_Task prompt_
Using the material below, print the line that contains "(655, 179) = (262, 303): black", the line that contains "camera: 125 degrees left, 5 degrees down", and every line in between, exactly and nothing else.
#####
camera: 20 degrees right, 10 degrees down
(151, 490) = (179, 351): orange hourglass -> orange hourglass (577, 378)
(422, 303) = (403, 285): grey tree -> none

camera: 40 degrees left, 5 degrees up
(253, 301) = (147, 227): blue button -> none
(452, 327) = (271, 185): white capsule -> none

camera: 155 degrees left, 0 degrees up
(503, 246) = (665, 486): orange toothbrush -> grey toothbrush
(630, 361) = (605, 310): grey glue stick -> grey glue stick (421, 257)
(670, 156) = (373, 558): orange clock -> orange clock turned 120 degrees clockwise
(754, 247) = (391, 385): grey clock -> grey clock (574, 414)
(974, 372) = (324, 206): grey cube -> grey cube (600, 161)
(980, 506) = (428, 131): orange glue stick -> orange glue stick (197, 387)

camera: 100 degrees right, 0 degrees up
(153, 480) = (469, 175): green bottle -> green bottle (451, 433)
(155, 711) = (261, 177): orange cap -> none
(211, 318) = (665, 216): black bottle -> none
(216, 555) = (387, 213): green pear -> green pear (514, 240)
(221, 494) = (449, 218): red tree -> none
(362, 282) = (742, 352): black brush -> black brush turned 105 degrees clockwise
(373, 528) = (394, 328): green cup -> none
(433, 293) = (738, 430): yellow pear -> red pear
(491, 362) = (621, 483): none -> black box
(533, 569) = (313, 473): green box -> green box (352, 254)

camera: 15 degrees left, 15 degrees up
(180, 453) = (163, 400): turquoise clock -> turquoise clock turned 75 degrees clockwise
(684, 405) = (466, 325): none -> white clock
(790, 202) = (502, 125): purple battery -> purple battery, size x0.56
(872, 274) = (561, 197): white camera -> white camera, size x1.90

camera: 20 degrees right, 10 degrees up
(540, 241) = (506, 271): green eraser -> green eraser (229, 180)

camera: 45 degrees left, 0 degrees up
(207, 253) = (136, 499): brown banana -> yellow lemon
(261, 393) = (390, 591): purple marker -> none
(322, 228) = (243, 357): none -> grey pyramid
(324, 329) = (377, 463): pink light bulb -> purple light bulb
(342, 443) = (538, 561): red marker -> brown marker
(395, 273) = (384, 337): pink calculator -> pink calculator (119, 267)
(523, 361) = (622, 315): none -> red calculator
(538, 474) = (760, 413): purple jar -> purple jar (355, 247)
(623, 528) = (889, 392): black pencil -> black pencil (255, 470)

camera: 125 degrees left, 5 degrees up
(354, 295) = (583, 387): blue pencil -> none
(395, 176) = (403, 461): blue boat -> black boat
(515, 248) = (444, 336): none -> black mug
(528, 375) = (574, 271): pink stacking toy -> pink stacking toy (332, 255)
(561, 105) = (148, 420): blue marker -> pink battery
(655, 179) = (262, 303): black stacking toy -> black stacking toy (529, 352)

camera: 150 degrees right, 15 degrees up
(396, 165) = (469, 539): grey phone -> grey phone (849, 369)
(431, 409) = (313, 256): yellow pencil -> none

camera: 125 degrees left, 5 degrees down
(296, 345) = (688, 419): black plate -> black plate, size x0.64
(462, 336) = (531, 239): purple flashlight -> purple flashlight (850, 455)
#####
_Result of this task_
(655, 179) = (262, 303): black stacking toy -> black stacking toy (529, 352)

camera: 150 degrees right, 15 degrees up
(396, 165) = (469, 539): grey phone -> grey phone (849, 369)
(431, 409) = (313, 256): yellow pencil -> none

camera: 125 degrees left, 5 degrees down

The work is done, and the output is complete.